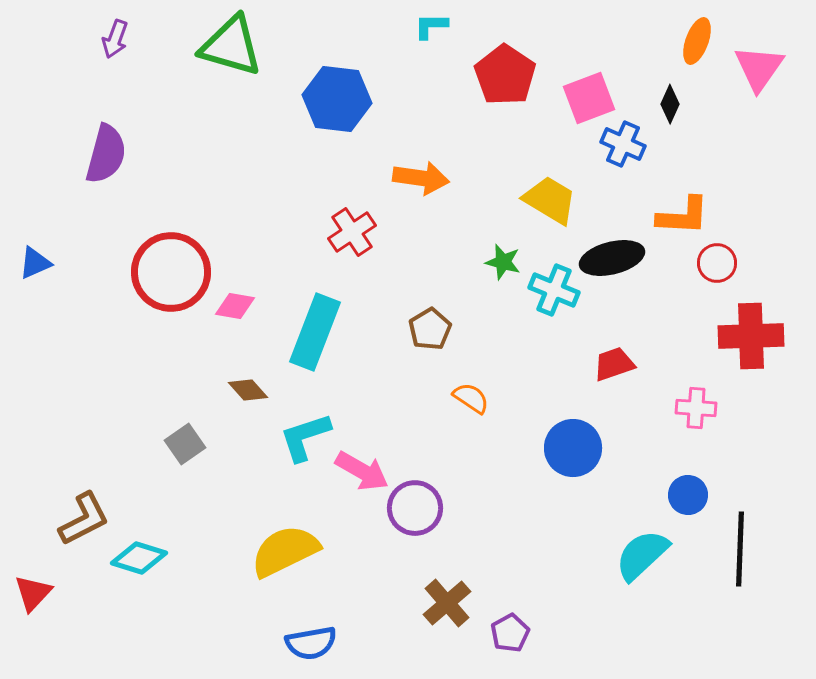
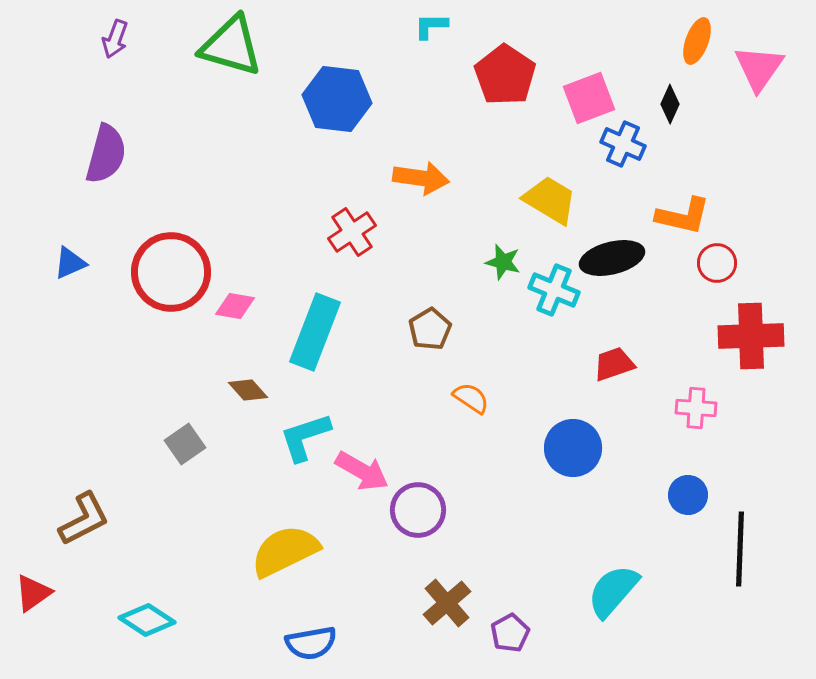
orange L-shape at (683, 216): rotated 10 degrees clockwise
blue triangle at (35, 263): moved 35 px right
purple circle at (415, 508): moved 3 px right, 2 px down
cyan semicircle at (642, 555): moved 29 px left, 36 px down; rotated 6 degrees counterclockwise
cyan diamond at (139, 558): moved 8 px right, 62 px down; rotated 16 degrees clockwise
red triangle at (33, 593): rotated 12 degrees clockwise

·····

- _What you should do_
What's needed is every line above, retyped exactly and free of pictures.

- _Solution to this task_
orange L-shape at (683, 216): rotated 10 degrees clockwise
blue triangle at (35, 263): moved 35 px right
purple circle at (415, 508): moved 3 px right, 2 px down
cyan semicircle at (642, 555): moved 29 px left, 36 px down; rotated 6 degrees counterclockwise
cyan diamond at (139, 558): moved 8 px right, 62 px down; rotated 16 degrees clockwise
red triangle at (33, 593): rotated 12 degrees clockwise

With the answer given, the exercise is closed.